Exercise:
Every line below that holds the string "DGND" should be copied out.
Provided records: Begin
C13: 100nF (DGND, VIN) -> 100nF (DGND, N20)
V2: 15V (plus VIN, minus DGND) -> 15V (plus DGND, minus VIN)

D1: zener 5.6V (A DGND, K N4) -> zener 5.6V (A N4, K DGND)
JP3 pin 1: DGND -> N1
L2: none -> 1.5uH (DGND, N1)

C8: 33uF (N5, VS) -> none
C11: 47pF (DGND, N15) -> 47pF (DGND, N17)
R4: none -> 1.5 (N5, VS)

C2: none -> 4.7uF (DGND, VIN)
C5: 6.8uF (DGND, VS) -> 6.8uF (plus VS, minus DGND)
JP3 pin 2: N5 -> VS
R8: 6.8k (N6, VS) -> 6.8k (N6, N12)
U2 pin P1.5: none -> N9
Provided records: End
Your solution:
C13: 100nF (DGND, VIN) -> 100nF (DGND, N20)
V2: 15V (plus VIN, minus DGND) -> 15V (plus DGND, minus VIN)
D1: zener 5.6V (A DGND, K N4) -> zener 5.6V (A N4, K DGND)
JP3 pin 1: DGND -> N1
L2: none -> 1.5uH (DGND, N1)
C11: 47pF (DGND, N15) -> 47pF (DGND, N17)
C2: none -> 4.7uF (DGND, VIN)
C5: 6.8uF (DGND, VS) -> 6.8uF (plus VS, minus DGND)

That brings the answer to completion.